Information provided:
*** Block opens ***
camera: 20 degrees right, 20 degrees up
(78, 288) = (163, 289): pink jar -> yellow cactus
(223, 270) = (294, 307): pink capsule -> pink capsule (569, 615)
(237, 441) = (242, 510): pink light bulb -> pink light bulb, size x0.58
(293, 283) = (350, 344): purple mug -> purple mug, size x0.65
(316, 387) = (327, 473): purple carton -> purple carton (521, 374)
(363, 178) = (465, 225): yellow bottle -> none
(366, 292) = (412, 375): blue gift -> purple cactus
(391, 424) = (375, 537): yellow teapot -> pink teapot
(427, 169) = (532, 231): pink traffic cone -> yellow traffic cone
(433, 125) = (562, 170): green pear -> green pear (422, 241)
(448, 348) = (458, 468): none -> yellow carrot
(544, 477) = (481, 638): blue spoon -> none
*** Block closes ***
Task directions: Nothing but the lines from the one that contains "(448, 348) = (458, 468): none" through the end of the listing above should be copied, each exactly as written.

Solution to this exercise:
(448, 348) = (458, 468): none -> yellow carrot
(544, 477) = (481, 638): blue spoon -> none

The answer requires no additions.